◆ GIVEN MATERIAL:
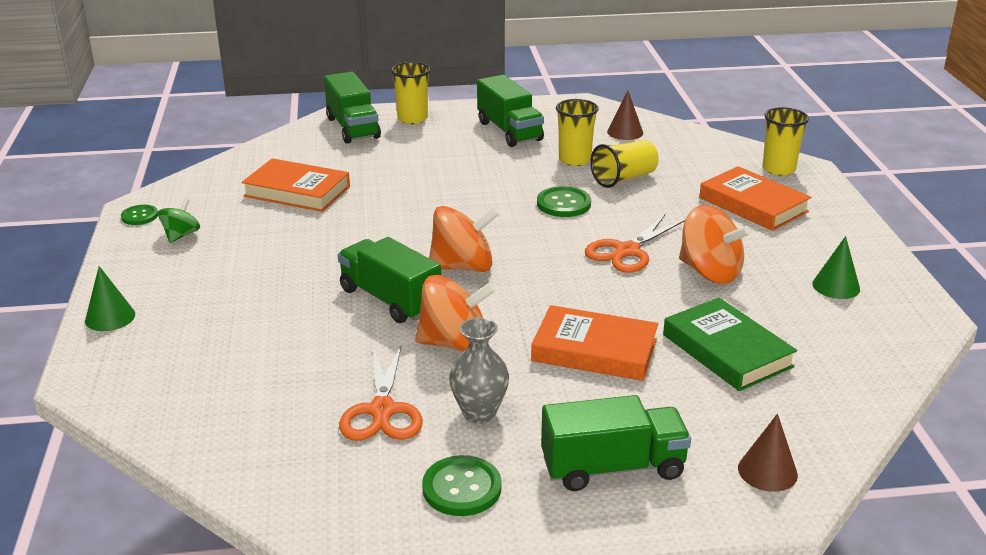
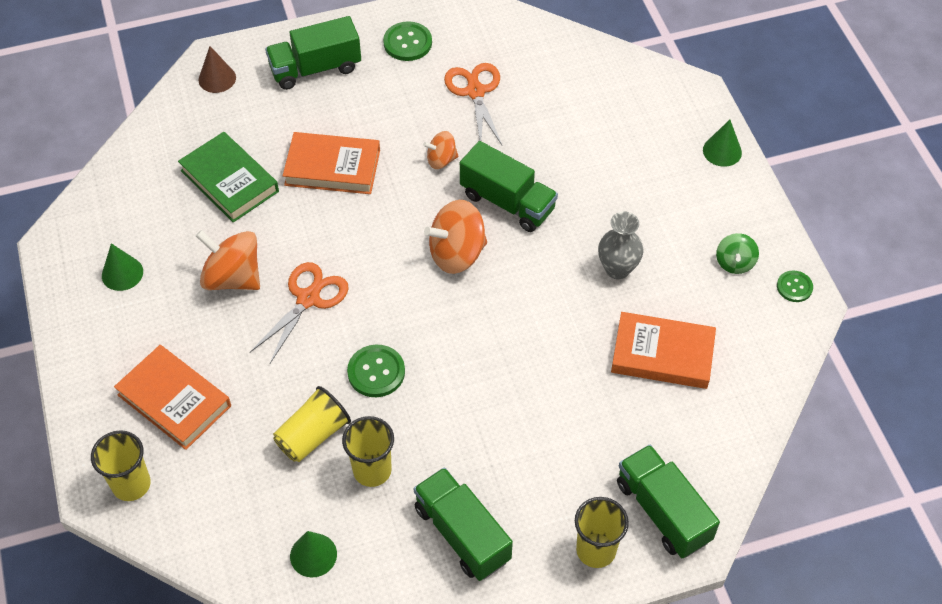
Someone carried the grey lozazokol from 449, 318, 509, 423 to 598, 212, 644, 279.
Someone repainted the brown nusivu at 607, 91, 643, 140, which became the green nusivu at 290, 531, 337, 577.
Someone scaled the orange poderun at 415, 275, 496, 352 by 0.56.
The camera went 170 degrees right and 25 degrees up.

◆ TASK DETAILS:
Lines from the one holding "Someone scaled the" through the end of the material above should be output exactly, and all others skipped.

◆ ANSWER BOX:
Someone scaled the orange poderun at 415, 275, 496, 352 by 0.56.
The camera went 170 degrees right and 25 degrees up.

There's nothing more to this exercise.